• [Directions]: The answer must be only the lines below from the one holding "gray diamond: (83, 165)" down to the one holding "pink line: (52, 259)", ends included, printed exactly; please omit all pictures.

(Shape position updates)
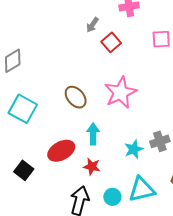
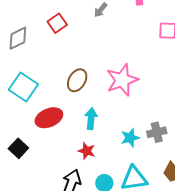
red square: (111, 42) -> (57, 23), moved
brown ellipse: (76, 97) -> (77, 80), turned 65
red ellipse: (61, 151) -> (49, 118), moved

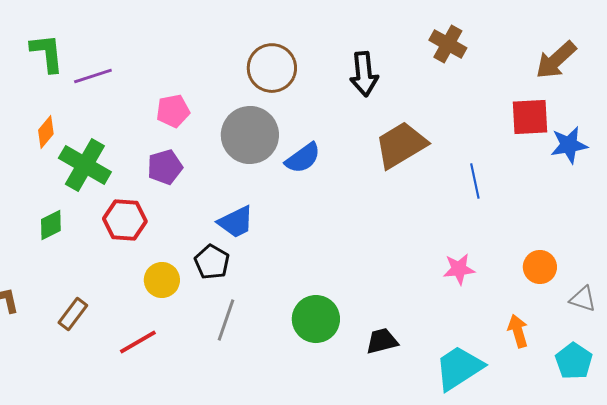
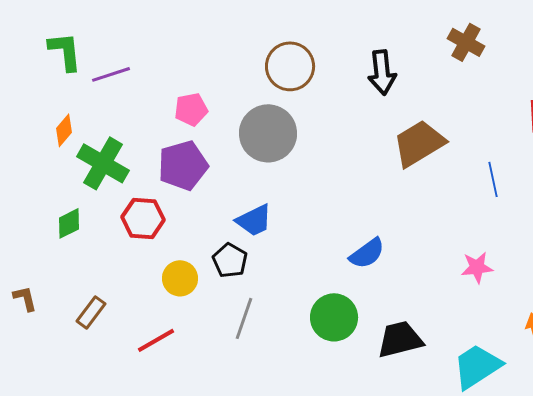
blue semicircle: (303, 158) -> (367, 253), moved
purple pentagon: (165, 167) -> (183, 165), size x1.4
black trapezoid: (382, 341) -> (400, 339), size x1.4

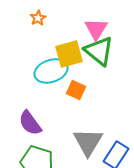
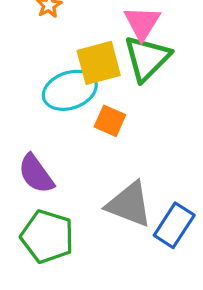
green triangle: (99, 51) -> (147, 58), turned 36
gray triangle: (88, 142) -> (129, 204), turned -40

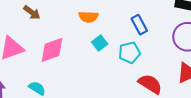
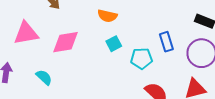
blue rectangle: (139, 25) -> (166, 42), moved

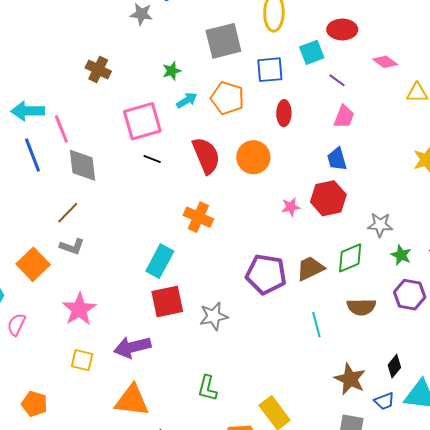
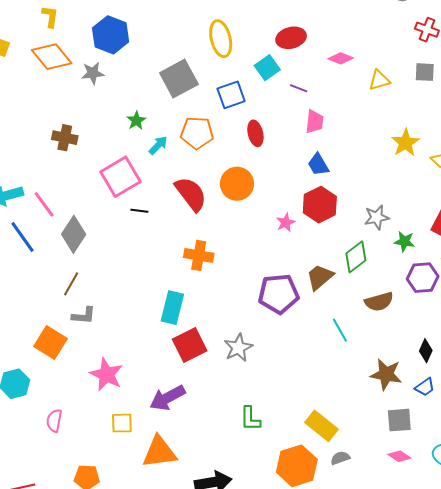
gray diamond: (83, 165) -> (74, 234), turned 54
pink semicircle: (16, 325) -> (54, 421), moved
orange triangle: (132, 401) -> (159, 452), moved

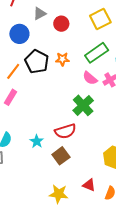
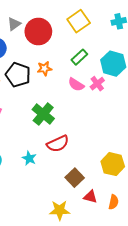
red circle: (61, 24) -> (38, 31), size x1.6
green rectangle: (97, 53) -> (79, 57), size x0.7
green cross: (83, 105) -> (43, 114), moved
brown square: (61, 156) -> (75, 178), moved

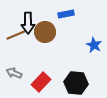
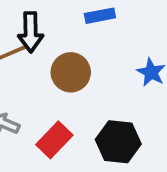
brown circle: (45, 32) -> (71, 72), moved

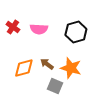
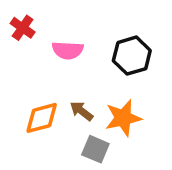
red cross: (13, 27) -> (23, 28), moved
orange star: (71, 68) -> (123, 118), turned -30

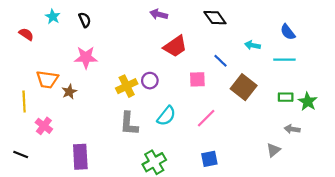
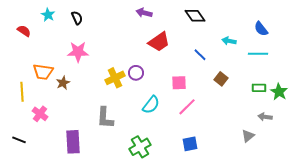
pink square: (197, 79) -> (179, 83), moved
brown square: (244, 87) -> (221, 79), size x0.6
gray L-shape: (129, 124) -> (105, 118), moved

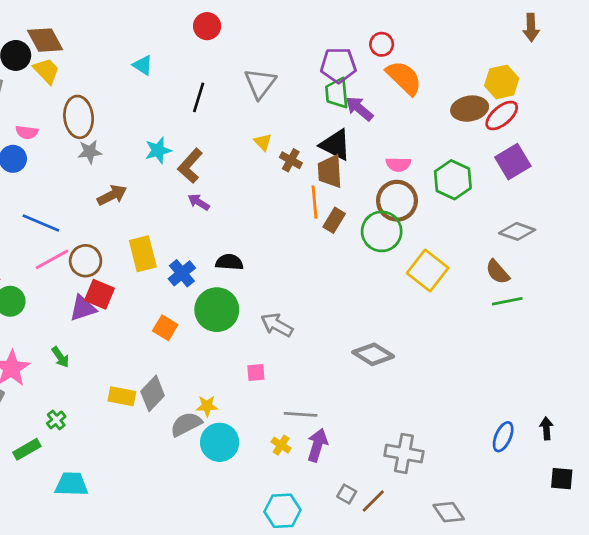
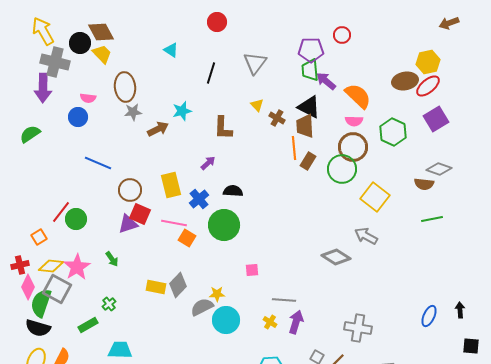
brown arrow: (531, 28) -> (449, 23), turned 72
orange semicircle: (404, 78) -> (358, 96), moved
brown L-shape: (190, 166) -> (223, 128), moved, turned -40
brown arrow: (112, 195) -> (158, 129), moved
purple arrow: (199, 202) -> (208, 163), moved, turned 105
pink line: (52, 259) -> (174, 223), moved, turned 40
brown semicircle: (498, 272) -> (424, 184), moved, turned -42
gray arrow: (277, 325) -> (366, 236), moved

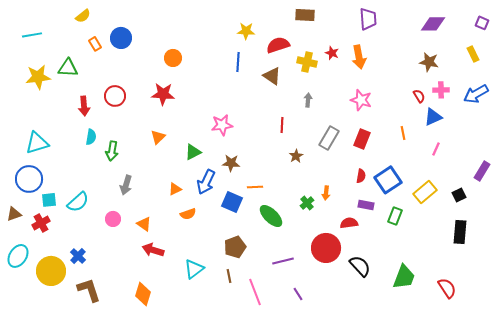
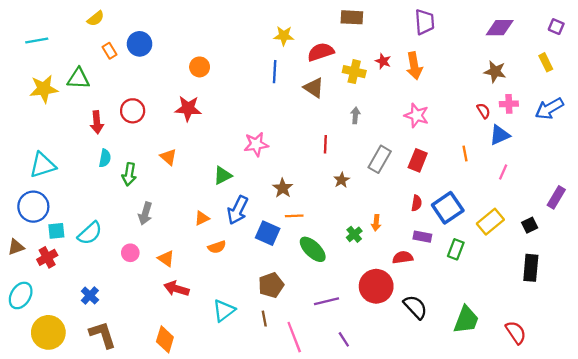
orange triangle: (158, 137) -> (168, 157), moved, turned -35
brown star: (231, 163) -> (283, 188), moved, turned 30
yellow circle: (51, 271) -> (48, 332), moved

• [Output of the exercise]:
gray diamond: (83, 165) -> (74, 234), turned 54
pink semicircle: (16, 325) -> (54, 421), moved
orange triangle: (132, 401) -> (159, 452), moved

red circle: (61, 24) -> (38, 31), size x1.6
green rectangle: (97, 53) -> (79, 57), size x0.7
green cross: (83, 105) -> (43, 114), moved
brown square: (61, 156) -> (75, 178), moved

brown circle: (45, 32) -> (71, 72), moved

red cross: (13, 27) -> (23, 28), moved
orange star: (71, 68) -> (123, 118), turned -30

pink square: (197, 79) -> (179, 83), moved
brown square: (244, 87) -> (221, 79), size x0.6
gray L-shape: (129, 124) -> (105, 118), moved

brown arrow: (531, 28) -> (449, 23), turned 72
orange semicircle: (404, 78) -> (358, 96), moved
brown L-shape: (190, 166) -> (223, 128), moved, turned -40
brown arrow: (112, 195) -> (158, 129), moved
purple arrow: (199, 202) -> (208, 163), moved, turned 105
pink line: (52, 259) -> (174, 223), moved, turned 40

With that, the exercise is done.